Records for processing:

+ + + +

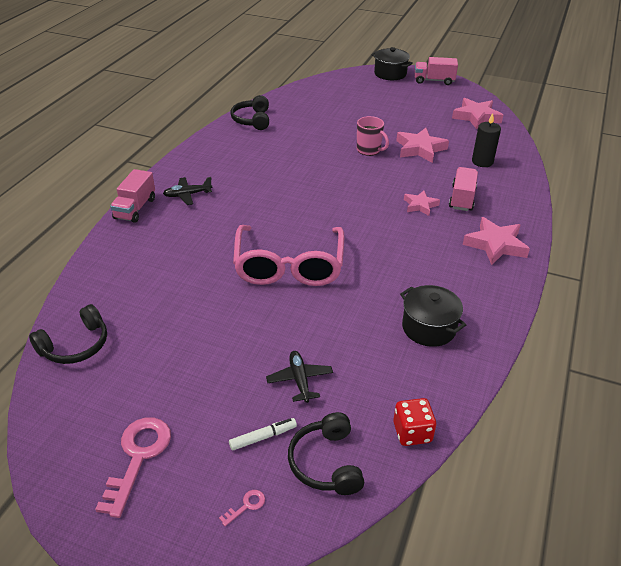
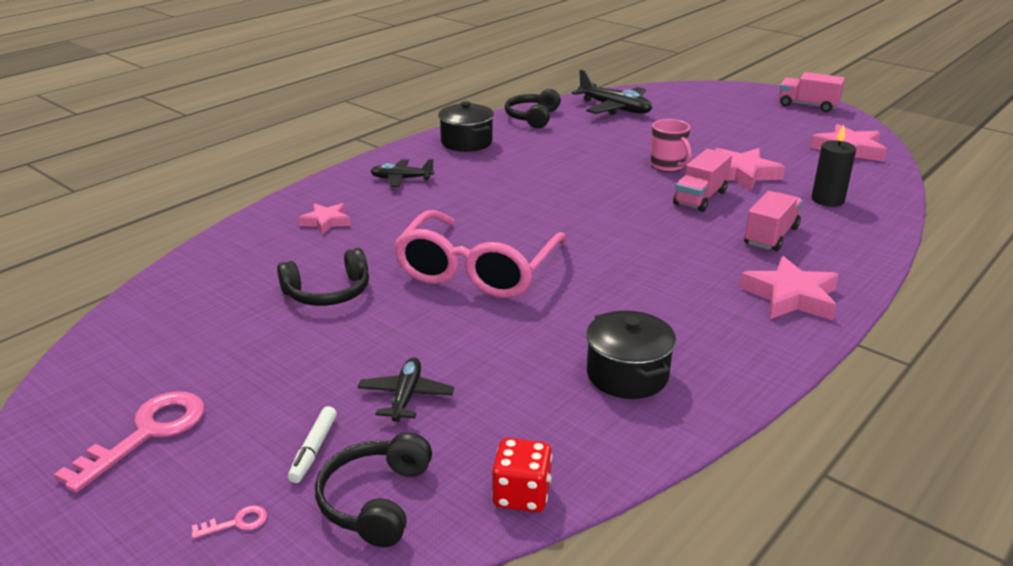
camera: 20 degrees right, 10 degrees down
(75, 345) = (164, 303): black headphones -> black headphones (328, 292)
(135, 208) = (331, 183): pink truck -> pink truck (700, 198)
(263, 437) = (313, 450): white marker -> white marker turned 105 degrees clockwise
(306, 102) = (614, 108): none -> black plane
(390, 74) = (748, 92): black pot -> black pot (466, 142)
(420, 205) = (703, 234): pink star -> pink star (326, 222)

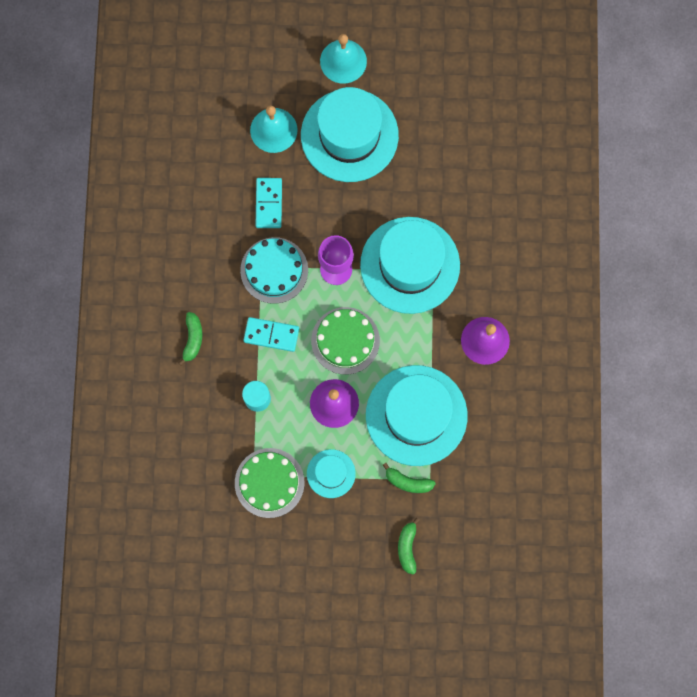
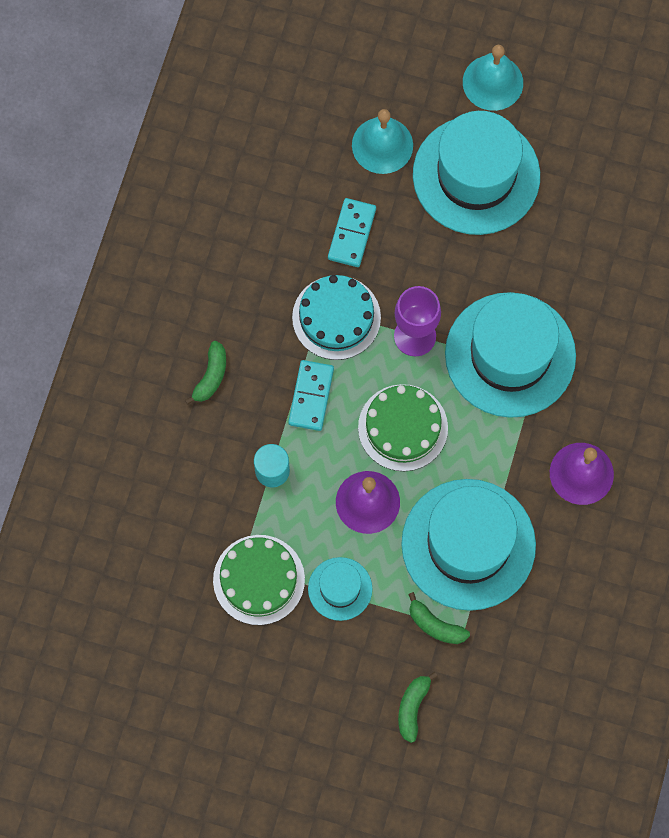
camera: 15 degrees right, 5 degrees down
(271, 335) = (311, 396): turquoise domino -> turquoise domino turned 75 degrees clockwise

+ + + +

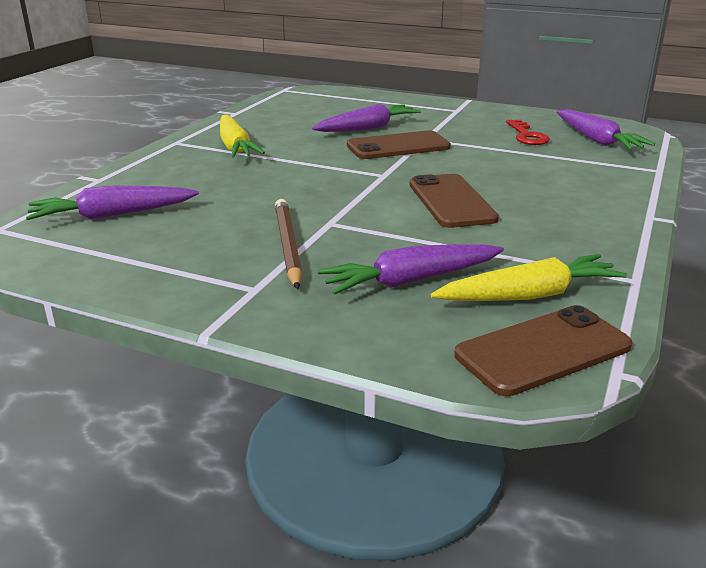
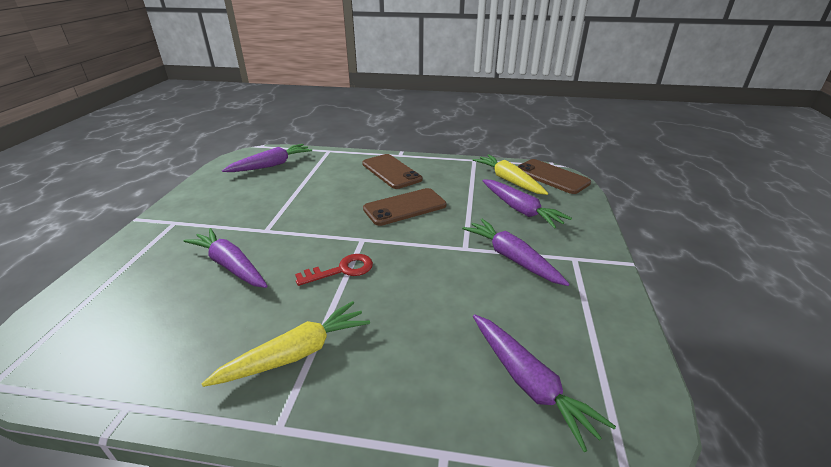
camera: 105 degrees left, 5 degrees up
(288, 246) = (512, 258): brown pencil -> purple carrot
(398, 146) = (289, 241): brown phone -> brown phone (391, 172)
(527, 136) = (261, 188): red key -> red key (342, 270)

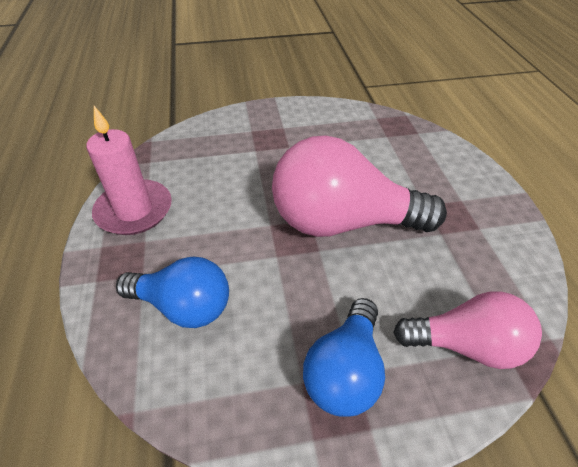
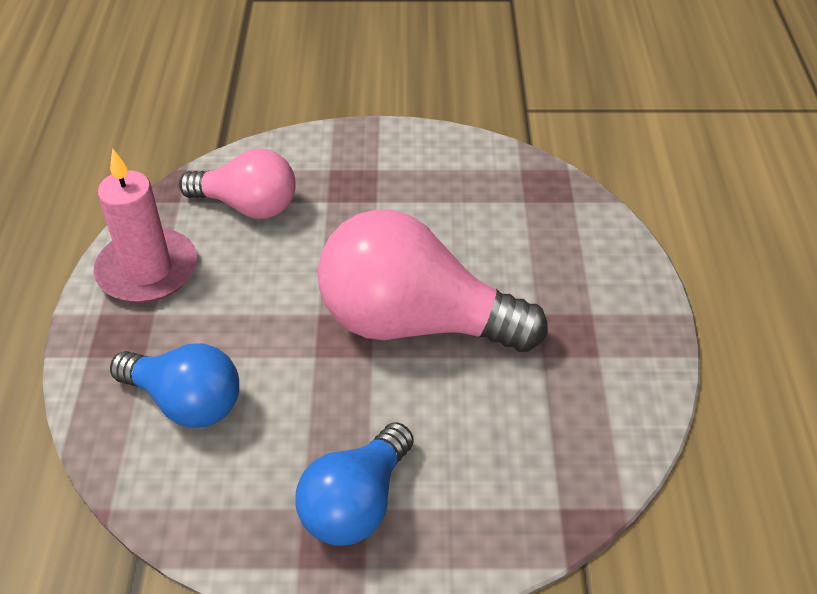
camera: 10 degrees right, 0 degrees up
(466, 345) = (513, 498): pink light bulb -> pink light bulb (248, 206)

+ + + +

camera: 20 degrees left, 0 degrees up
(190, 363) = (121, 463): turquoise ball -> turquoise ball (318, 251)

+ + + +

Task instructions:
Out of the data above, set down the lines from the one with "camera: 10 degrees right, 0 degrees up" to the one with "(466, 345) = (513, 498): pink", both included, exactly as written and with no additions.

Solution below:
camera: 10 degrees right, 0 degrees up
(466, 345) = (513, 498): pink light bulb -> pink light bulb (248, 206)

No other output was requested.